- What this task involves -
Repeat exactly, and only, the lines from the one holding "Where the pot" through the last line of the records below.

[Stored records]
************

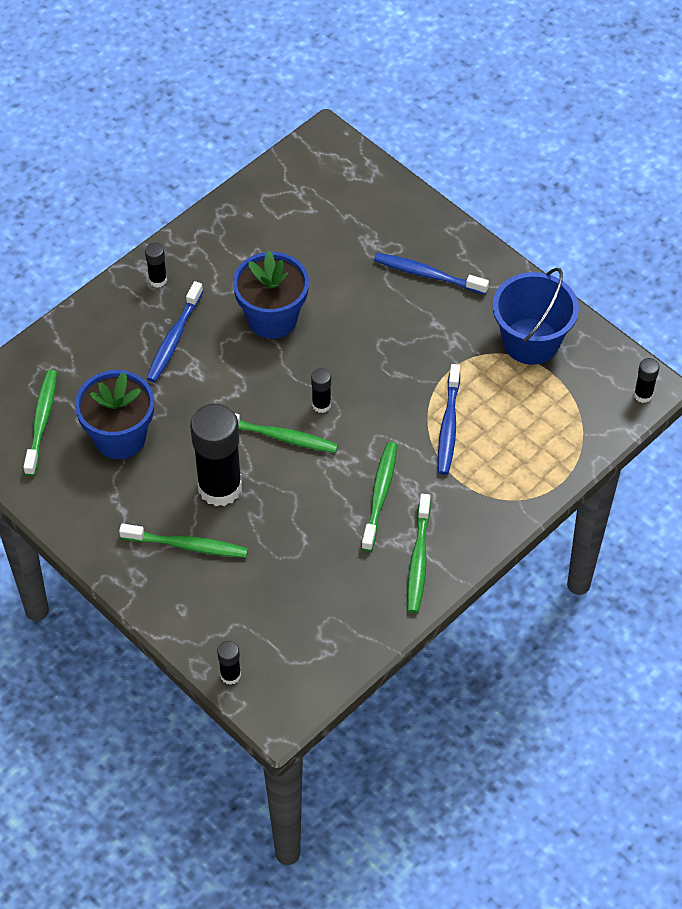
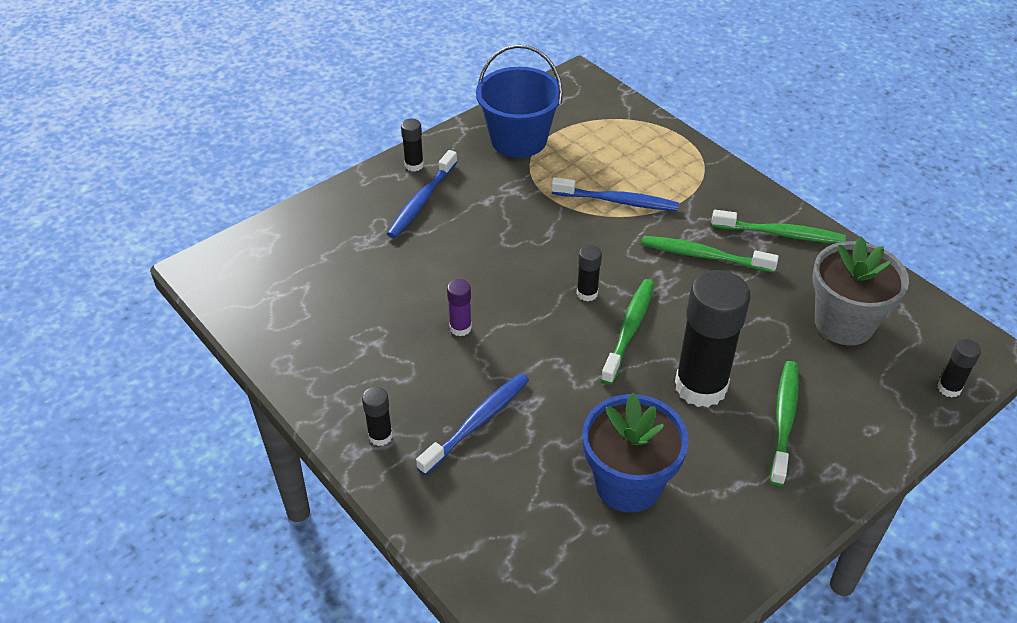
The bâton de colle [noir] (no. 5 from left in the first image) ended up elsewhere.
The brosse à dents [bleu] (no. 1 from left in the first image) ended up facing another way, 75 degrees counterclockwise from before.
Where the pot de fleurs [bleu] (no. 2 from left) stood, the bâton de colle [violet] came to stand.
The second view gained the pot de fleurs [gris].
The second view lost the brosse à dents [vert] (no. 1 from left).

************

- Result of this task -
Where the pot de fleurs [bleu] (no. 2 from left) stood, the bâton de colle [violet] came to stand.
The second view gained the pot de fleurs [gris].
The second view lost the brosse à dents [vert] (no. 1 from left).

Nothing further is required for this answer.